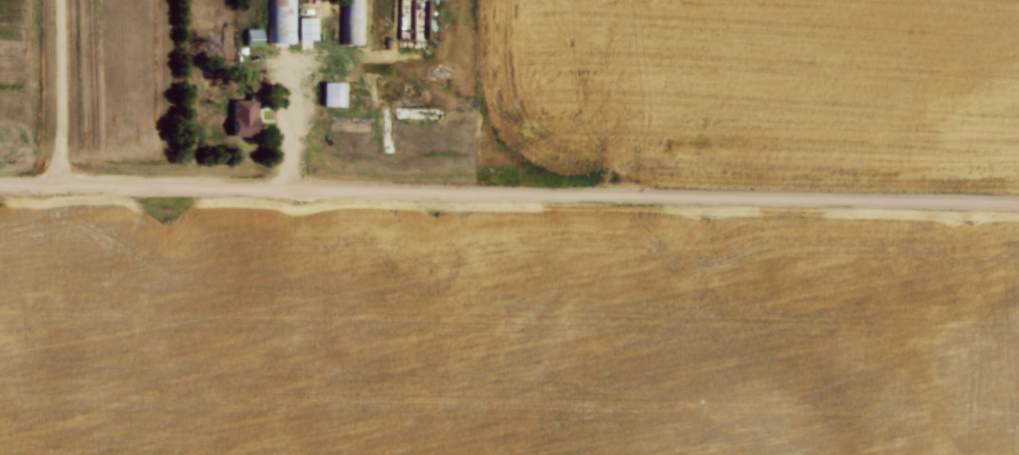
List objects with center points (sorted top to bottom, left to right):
building: (282, 20)
building: (353, 21)
building: (307, 28)
building: (253, 35)
crop: (80, 77)
crop: (772, 86)
building: (333, 92)
road: (62, 93)
building: (245, 116)
road: (291, 122)
road: (509, 190)
crop: (503, 331)

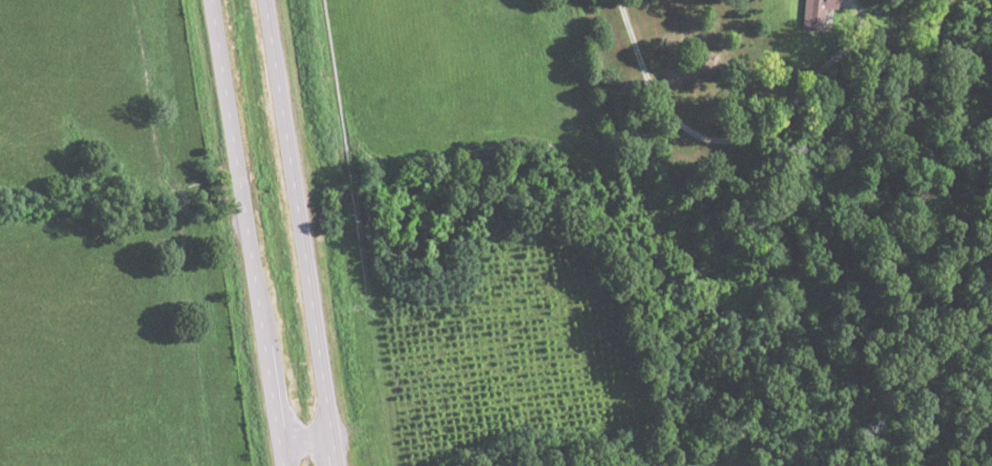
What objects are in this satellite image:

# Your assignment
Return the records above in their entirety, word for word, with the pictures removed.

# Answer box
List objects with center points (sorted top to bottom, left to right):
building: (282, 20)
building: (353, 21)
building: (307, 28)
building: (253, 35)
crop: (80, 77)
crop: (772, 86)
building: (333, 92)
road: (62, 93)
building: (245, 116)
road: (291, 122)
road: (509, 190)
crop: (503, 331)

What objects are in this satellite image:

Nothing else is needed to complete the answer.